Task prompt: Start at the line with "green cap: 5 -> 3" in the records below, stop at the line with "turquoise bowl: 2 -> 6", and return every line in that span exactly, the two end lines included.

Data to examine:
....
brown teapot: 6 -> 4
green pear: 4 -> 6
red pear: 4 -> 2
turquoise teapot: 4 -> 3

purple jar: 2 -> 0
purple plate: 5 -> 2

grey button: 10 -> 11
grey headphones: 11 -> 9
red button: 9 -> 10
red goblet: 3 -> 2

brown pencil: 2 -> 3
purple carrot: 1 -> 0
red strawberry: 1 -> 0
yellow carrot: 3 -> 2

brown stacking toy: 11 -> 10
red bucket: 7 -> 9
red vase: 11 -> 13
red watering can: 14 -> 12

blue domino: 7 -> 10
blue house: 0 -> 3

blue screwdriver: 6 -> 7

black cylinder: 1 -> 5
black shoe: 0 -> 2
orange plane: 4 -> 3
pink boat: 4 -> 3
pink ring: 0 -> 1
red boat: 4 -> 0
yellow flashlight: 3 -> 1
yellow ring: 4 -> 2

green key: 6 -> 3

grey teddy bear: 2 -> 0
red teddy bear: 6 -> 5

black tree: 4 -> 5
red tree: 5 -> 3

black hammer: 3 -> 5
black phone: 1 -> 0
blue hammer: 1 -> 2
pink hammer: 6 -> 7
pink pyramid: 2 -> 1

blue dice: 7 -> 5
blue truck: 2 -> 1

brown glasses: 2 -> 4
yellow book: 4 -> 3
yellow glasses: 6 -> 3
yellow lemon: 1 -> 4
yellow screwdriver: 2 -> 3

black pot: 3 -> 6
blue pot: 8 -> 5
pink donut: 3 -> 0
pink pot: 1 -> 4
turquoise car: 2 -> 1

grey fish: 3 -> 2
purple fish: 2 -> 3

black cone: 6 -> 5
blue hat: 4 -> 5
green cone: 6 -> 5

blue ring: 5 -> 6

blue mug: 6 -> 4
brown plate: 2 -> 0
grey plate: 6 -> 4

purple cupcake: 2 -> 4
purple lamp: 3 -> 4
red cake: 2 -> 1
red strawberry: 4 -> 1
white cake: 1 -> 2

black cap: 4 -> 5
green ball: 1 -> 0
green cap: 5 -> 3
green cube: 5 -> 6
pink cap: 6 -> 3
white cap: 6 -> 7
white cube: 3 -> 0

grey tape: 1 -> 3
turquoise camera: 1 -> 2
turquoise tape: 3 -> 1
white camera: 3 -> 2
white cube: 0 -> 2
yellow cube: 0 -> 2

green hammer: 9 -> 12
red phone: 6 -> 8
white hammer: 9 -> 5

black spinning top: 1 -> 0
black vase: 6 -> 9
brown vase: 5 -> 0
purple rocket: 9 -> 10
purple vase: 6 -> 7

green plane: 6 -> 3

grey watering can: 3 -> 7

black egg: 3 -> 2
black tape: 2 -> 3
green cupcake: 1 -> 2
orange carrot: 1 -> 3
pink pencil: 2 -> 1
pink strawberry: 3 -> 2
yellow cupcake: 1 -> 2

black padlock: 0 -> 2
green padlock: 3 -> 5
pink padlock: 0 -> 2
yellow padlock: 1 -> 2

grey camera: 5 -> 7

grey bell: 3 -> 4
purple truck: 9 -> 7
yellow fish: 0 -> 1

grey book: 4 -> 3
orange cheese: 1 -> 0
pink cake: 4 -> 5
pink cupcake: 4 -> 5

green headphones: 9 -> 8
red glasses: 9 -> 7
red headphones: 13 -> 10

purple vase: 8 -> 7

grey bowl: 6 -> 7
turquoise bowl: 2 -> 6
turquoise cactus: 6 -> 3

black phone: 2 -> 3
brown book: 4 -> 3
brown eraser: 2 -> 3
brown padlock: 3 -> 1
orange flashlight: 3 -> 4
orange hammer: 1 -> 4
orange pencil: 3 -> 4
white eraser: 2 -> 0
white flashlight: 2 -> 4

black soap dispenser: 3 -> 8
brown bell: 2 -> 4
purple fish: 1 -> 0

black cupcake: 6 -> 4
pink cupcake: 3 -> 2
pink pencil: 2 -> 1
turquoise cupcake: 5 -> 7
....
Response:
green cap: 5 -> 3
green cube: 5 -> 6
pink cap: 6 -> 3
white cap: 6 -> 7
white cube: 3 -> 0

grey tape: 1 -> 3
turquoise camera: 1 -> 2
turquoise tape: 3 -> 1
white camera: 3 -> 2
white cube: 0 -> 2
yellow cube: 0 -> 2

green hammer: 9 -> 12
red phone: 6 -> 8
white hammer: 9 -> 5

black spinning top: 1 -> 0
black vase: 6 -> 9
brown vase: 5 -> 0
purple rocket: 9 -> 10
purple vase: 6 -> 7

green plane: 6 -> 3

grey watering can: 3 -> 7

black egg: 3 -> 2
black tape: 2 -> 3
green cupcake: 1 -> 2
orange carrot: 1 -> 3
pink pencil: 2 -> 1
pink strawberry: 3 -> 2
yellow cupcake: 1 -> 2

black padlock: 0 -> 2
green padlock: 3 -> 5
pink padlock: 0 -> 2
yellow padlock: 1 -> 2

grey camera: 5 -> 7

grey bell: 3 -> 4
purple truck: 9 -> 7
yellow fish: 0 -> 1

grey book: 4 -> 3
orange cheese: 1 -> 0
pink cake: 4 -> 5
pink cupcake: 4 -> 5

green headphones: 9 -> 8
red glasses: 9 -> 7
red headphones: 13 -> 10

purple vase: 8 -> 7

grey bowl: 6 -> 7
turquoise bowl: 2 -> 6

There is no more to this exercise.